◆ Data to process ◆
::::::::::
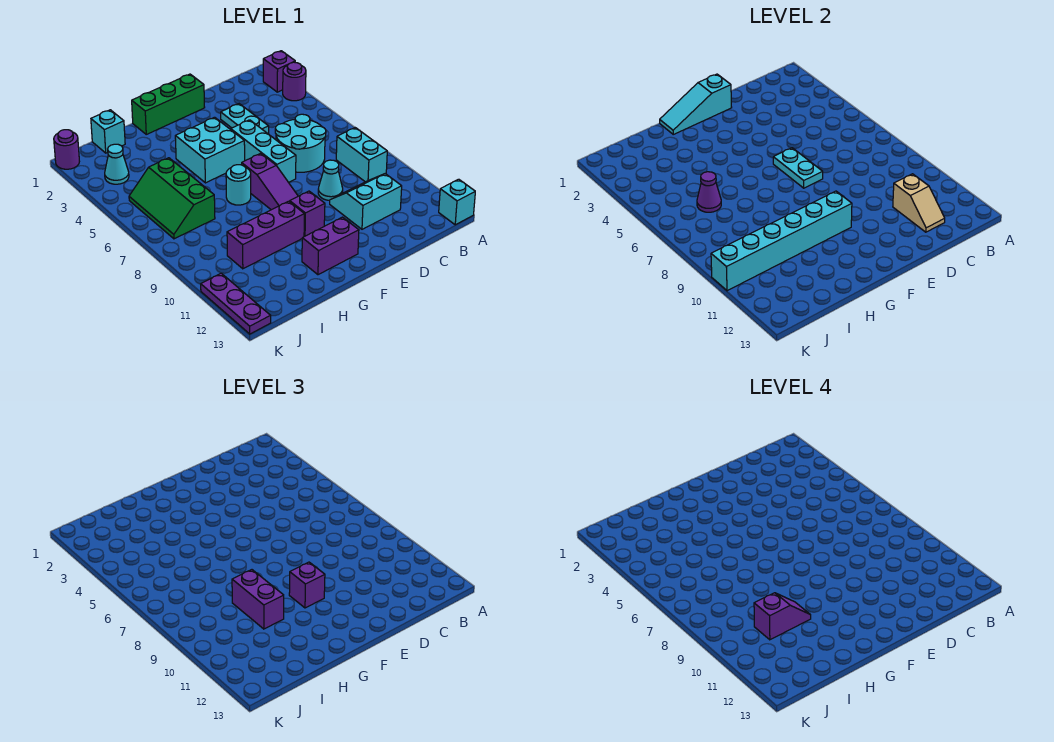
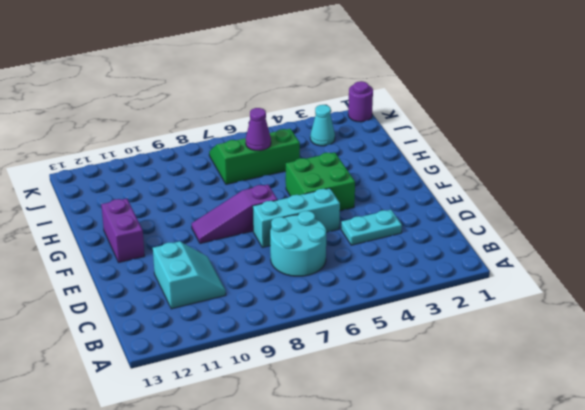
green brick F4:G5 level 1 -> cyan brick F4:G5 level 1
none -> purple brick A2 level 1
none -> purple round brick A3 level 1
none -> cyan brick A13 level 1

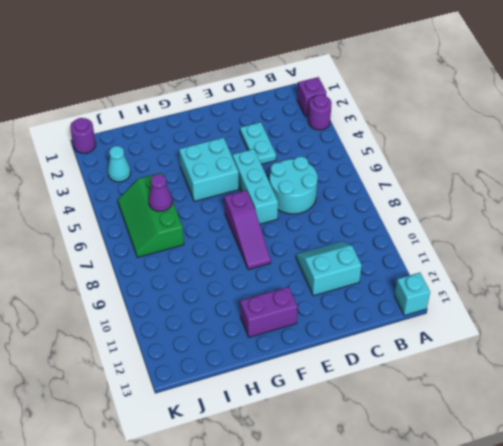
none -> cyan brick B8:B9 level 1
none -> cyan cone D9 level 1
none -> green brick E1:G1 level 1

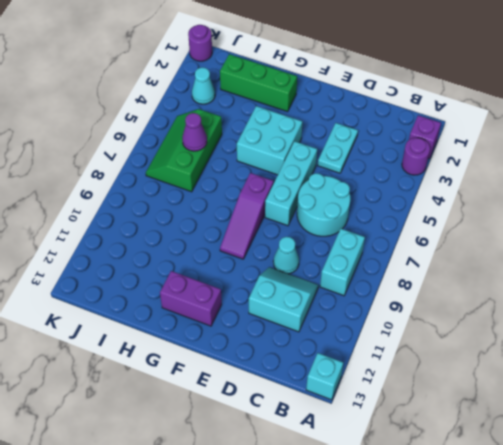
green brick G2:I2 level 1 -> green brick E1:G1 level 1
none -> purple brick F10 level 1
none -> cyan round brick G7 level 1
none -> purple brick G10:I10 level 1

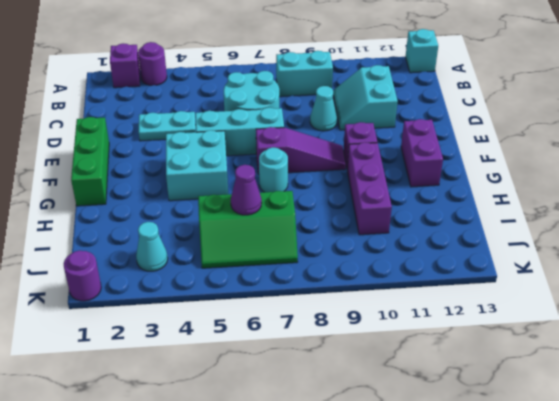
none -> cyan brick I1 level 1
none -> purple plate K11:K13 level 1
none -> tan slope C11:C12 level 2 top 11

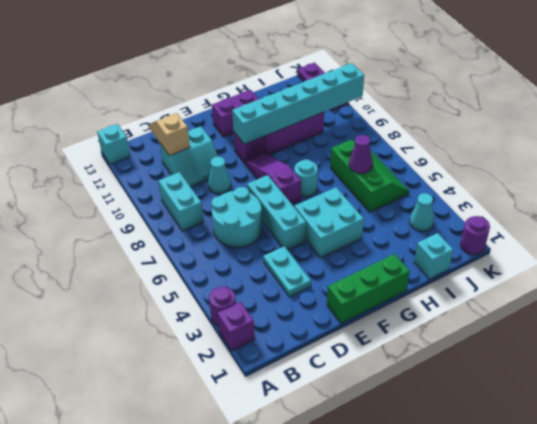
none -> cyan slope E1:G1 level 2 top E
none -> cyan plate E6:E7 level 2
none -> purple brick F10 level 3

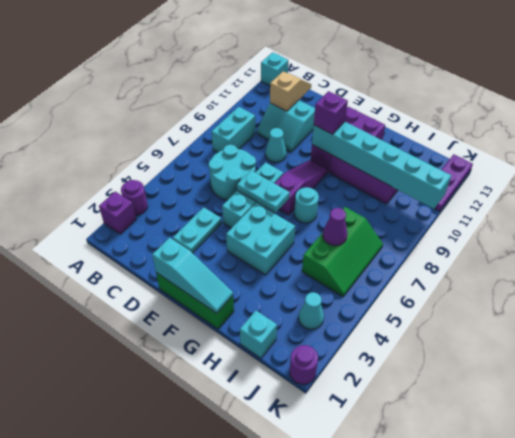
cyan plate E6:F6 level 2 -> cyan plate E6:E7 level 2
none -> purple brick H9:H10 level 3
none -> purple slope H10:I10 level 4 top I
::::::::::
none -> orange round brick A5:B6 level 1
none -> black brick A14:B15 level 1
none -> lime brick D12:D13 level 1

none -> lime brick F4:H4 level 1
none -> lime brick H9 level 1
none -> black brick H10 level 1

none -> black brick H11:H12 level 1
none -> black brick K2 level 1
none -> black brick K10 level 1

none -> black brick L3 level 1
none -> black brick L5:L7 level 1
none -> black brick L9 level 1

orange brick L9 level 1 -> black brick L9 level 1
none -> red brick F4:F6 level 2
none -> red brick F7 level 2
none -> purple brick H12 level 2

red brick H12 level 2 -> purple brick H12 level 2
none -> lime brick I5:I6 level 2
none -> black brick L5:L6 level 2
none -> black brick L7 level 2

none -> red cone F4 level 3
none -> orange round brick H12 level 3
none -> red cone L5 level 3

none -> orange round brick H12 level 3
::::::::::
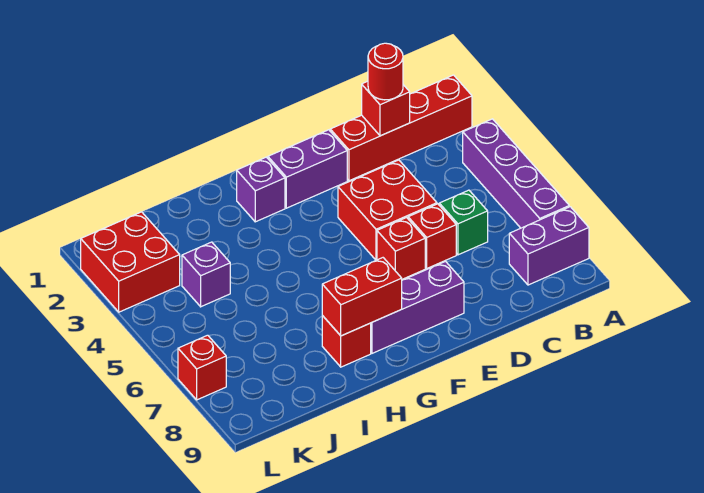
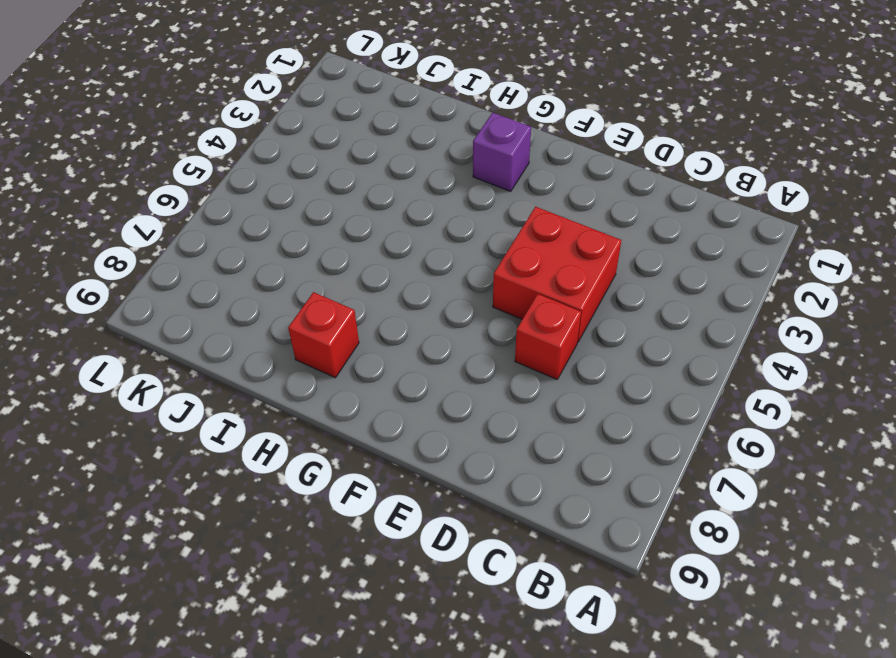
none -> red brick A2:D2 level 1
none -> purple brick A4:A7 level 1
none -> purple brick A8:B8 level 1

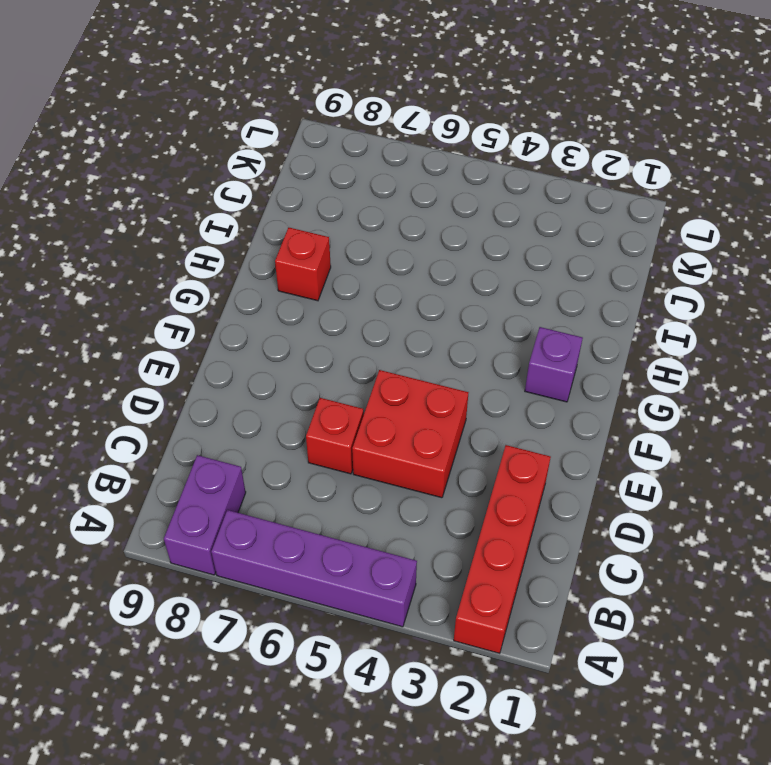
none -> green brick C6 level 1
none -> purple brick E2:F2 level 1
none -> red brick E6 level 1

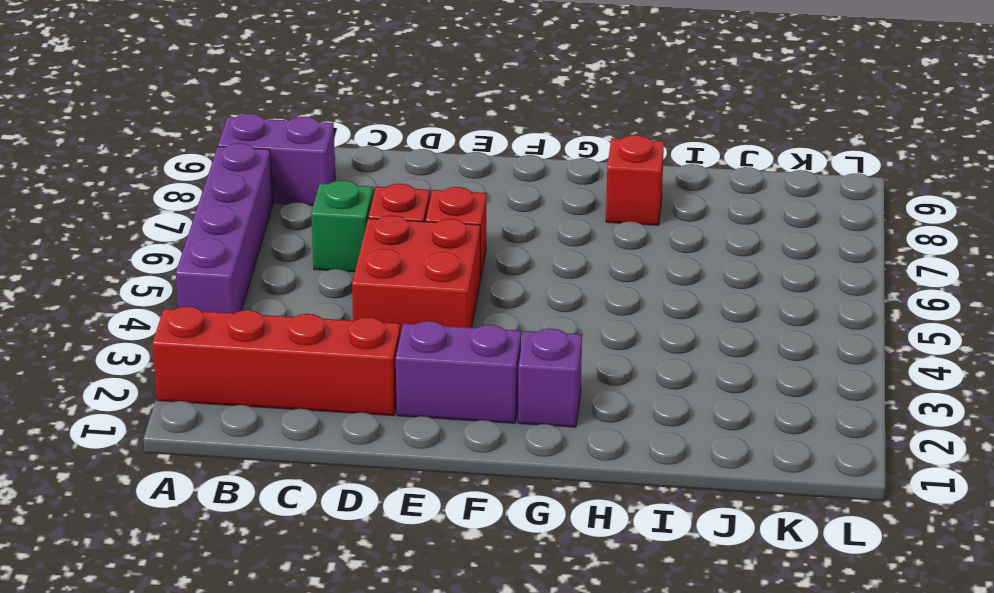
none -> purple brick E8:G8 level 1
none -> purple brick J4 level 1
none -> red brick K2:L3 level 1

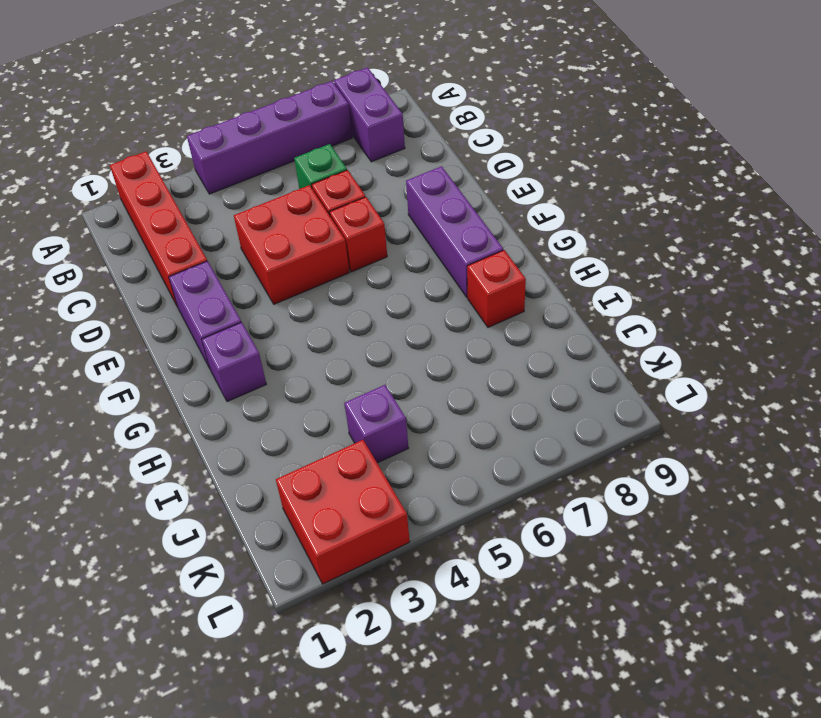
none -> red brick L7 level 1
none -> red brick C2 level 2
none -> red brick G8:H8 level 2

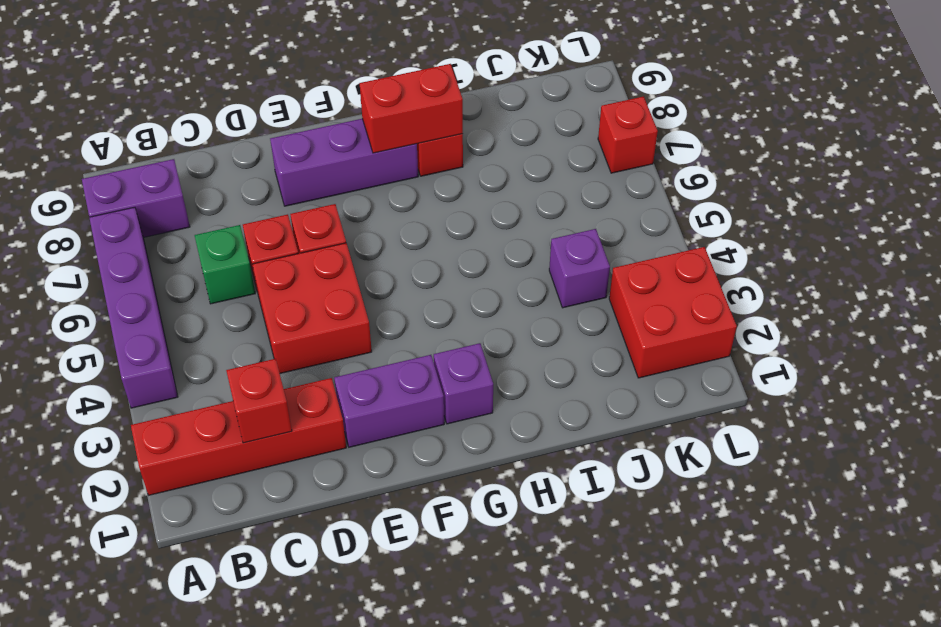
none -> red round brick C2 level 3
::::::::::
◆ Instructions for the task ◆
Going back to the data above, write out everything from the line with "none -> cyan brick I1 level 1" down to the line with "none -> purple slope H10:I10 level 4 top I", both included, leaving every picture out.

◆ Written response ◆
none -> cyan brick I1 level 1
none -> purple plate K11:K13 level 1
none -> tan slope C11:C12 level 2 top 11

none -> cyan slope E1:G1 level 2 top E
none -> cyan plate E6:E7 level 2
none -> purple brick F10 level 3

cyan plate E6:F6 level 2 -> cyan plate E6:E7 level 2
none -> purple brick H9:H10 level 3
none -> purple slope H10:I10 level 4 top I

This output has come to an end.